* **Extracted information**:
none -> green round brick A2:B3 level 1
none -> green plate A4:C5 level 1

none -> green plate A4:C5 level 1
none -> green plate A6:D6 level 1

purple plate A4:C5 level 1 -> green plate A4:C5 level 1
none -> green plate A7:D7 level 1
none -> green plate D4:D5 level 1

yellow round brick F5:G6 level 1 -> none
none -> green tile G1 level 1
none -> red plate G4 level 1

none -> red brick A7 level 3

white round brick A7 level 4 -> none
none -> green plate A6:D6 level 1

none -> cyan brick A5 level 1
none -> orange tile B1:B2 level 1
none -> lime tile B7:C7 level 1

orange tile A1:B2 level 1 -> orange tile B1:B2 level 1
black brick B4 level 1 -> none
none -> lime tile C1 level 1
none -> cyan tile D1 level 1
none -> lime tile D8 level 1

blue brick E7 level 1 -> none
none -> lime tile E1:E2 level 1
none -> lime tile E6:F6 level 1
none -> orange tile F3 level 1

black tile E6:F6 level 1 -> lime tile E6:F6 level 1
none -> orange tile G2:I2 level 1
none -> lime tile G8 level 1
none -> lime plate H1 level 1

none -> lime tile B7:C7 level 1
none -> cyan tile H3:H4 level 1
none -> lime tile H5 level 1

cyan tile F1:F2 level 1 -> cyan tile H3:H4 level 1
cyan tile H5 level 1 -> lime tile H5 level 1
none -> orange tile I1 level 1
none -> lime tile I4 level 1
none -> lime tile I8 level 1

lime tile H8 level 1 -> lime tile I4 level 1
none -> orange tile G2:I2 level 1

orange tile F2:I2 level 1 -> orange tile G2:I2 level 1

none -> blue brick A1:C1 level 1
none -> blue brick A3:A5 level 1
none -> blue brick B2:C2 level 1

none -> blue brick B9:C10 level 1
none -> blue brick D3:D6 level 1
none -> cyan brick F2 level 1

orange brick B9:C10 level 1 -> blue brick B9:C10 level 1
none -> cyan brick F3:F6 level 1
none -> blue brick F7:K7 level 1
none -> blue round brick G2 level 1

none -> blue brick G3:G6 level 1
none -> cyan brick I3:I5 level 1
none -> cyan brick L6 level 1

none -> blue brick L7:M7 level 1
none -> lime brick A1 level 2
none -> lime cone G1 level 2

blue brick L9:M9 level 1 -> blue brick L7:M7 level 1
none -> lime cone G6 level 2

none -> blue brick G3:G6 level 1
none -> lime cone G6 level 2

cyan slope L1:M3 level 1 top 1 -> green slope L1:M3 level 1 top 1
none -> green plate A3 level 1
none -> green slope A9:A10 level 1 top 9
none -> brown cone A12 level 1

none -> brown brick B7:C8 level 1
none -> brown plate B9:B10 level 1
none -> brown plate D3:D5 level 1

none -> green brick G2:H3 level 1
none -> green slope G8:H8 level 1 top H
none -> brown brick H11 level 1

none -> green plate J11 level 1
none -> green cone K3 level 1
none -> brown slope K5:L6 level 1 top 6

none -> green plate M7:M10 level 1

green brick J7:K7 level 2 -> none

* **Problem statement**: Please write out the entries exactly, keeping every line intact.

* **Solution to the exercise**:
none -> green round brick A2:B3 level 1
none -> green plate A4:C5 level 1

none -> green plate A4:C5 level 1
none -> green plate A6:D6 level 1

purple plate A4:C5 level 1 -> green plate A4:C5 level 1
none -> green plate A7:D7 level 1
none -> green plate D4:D5 level 1

yellow round brick F5:G6 level 1 -> none
none -> green tile G1 level 1
none -> red plate G4 level 1

none -> red brick A7 level 3

white round brick A7 level 4 -> none
none -> green plate A6:D6 level 1

none -> cyan brick A5 level 1
none -> orange tile B1:B2 level 1
none -> lime tile B7:C7 level 1

orange tile A1:B2 level 1 -> orange tile B1:B2 level 1
black brick B4 level 1 -> none
none -> lime tile C1 level 1
none -> cyan tile D1 level 1
none -> lime tile D8 level 1

blue brick E7 level 1 -> none
none -> lime tile E1:E2 level 1
none -> lime tile E6:F6 level 1
none -> orange tile F3 level 1

black tile E6:F6 level 1 -> lime tile E6:F6 level 1
none -> orange tile G2:I2 level 1
none -> lime tile G8 level 1
none -> lime plate H1 level 1

none -> lime tile B7:C7 level 1
none -> cyan tile H3:H4 level 1
none -> lime tile H5 level 1

cyan tile F1:F2 level 1 -> cyan tile H3:H4 level 1
cyan tile H5 level 1 -> lime tile H5 level 1
none -> orange tile I1 level 1
none -> lime tile I4 level 1
none -> lime tile I8 level 1

lime tile H8 level 1 -> lime tile I4 level 1
none -> orange tile G2:I2 level 1

orange tile F2:I2 level 1 -> orange tile G2:I2 level 1

none -> blue brick A1:C1 level 1
none -> blue brick A3:A5 level 1
none -> blue brick B2:C2 level 1

none -> blue brick B9:C10 level 1
none -> blue brick D3:D6 level 1
none -> cyan brick F2 level 1

orange brick B9:C10 level 1 -> blue brick B9:C10 level 1
none -> cyan brick F3:F6 level 1
none -> blue brick F7:K7 level 1
none -> blue round brick G2 level 1

none -> blue brick G3:G6 level 1
none -> cyan brick I3:I5 level 1
none -> cyan brick L6 level 1

none -> blue brick L7:M7 level 1
none -> lime brick A1 level 2
none -> lime cone G1 level 2

blue brick L9:M9 level 1 -> blue brick L7:M7 level 1
none -> lime cone G6 level 2

none -> blue brick G3:G6 level 1
none -> lime cone G6 level 2

cyan slope L1:M3 level 1 top 1 -> green slope L1:M3 level 1 top 1
none -> green plate A3 level 1
none -> green slope A9:A10 level 1 top 9
none -> brown cone A12 level 1

none -> brown brick B7:C8 level 1
none -> brown plate B9:B10 level 1
none -> brown plate D3:D5 level 1

none -> green brick G2:H3 level 1
none -> green slope G8:H8 level 1 top H
none -> brown brick H11 level 1

none -> green plate J11 level 1
none -> green cone K3 level 1
none -> brown slope K5:L6 level 1 top 6

none -> green plate M7:M10 level 1

green brick J7:K7 level 2 -> none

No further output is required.